Dataset records
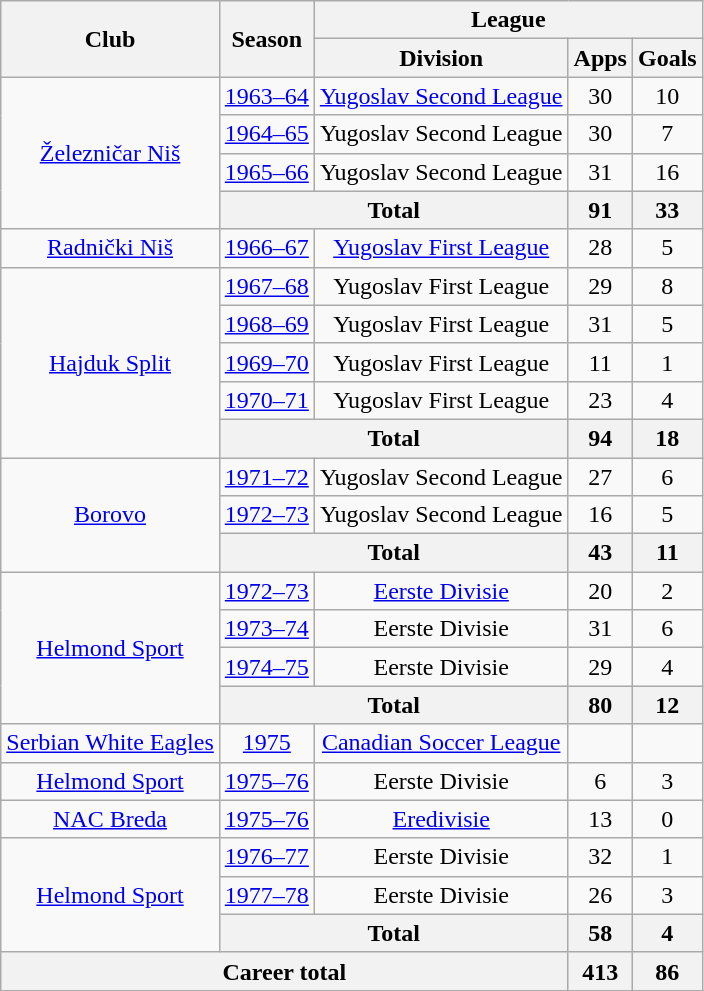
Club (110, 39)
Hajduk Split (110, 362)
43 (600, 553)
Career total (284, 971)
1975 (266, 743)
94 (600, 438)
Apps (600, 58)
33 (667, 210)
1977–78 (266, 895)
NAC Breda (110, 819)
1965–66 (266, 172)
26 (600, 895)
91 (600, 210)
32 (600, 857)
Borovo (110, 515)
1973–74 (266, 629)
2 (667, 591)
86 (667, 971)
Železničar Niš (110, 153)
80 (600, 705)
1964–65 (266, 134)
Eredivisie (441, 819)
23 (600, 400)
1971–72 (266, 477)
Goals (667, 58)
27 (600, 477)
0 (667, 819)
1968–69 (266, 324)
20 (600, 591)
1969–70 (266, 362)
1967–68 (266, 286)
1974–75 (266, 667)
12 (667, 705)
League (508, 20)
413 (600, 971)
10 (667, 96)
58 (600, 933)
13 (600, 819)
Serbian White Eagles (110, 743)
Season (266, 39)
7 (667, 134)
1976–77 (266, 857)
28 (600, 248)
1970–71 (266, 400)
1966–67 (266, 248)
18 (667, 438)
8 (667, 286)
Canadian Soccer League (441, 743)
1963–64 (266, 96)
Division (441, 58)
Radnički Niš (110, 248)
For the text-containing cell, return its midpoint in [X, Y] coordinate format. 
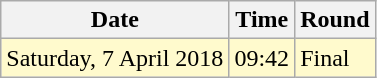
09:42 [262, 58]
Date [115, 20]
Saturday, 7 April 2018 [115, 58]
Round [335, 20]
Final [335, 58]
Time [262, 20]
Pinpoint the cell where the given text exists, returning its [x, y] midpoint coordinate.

### WHAT IS NEEDED
Reproduce the material above word for word, leaving out the pictures.

### SOLUTION TO THIS TASK
Club (110, 39)
Hajduk Split (110, 362)
43 (600, 553)
Career total (284, 971)
1975 (266, 743)
94 (600, 438)
Apps (600, 58)
33 (667, 210)
1977–78 (266, 895)
NAC Breda (110, 819)
1965–66 (266, 172)
26 (600, 895)
91 (600, 210)
32 (600, 857)
Borovo (110, 515)
1973–74 (266, 629)
2 (667, 591)
86 (667, 971)
Železničar Niš (110, 153)
80 (600, 705)
1964–65 (266, 134)
Eredivisie (441, 819)
23 (600, 400)
1971–72 (266, 477)
Goals (667, 58)
27 (600, 477)
0 (667, 819)
1968–69 (266, 324)
20 (600, 591)
1969–70 (266, 362)
1967–68 (266, 286)
1974–75 (266, 667)
12 (667, 705)
League (508, 20)
413 (600, 971)
10 (667, 96)
58 (600, 933)
13 (600, 819)
Serbian White Eagles (110, 743)
Season (266, 39)
7 (667, 134)
1976–77 (266, 857)
28 (600, 248)
1970–71 (266, 400)
1966–67 (266, 248)
18 (667, 438)
8 (667, 286)
Canadian Soccer League (441, 743)
1963–64 (266, 96)
Division (441, 58)
Radnički Niš (110, 248)
For the text-containing cell, return its midpoint in [X, Y] coordinate format. 
09:42 [262, 58]
Date [115, 20]
Saturday, 7 April 2018 [115, 58]
Round [335, 20]
Final [335, 58]
Time [262, 20]
Pinpoint the cell where the given text exists, returning its [x, y] midpoint coordinate.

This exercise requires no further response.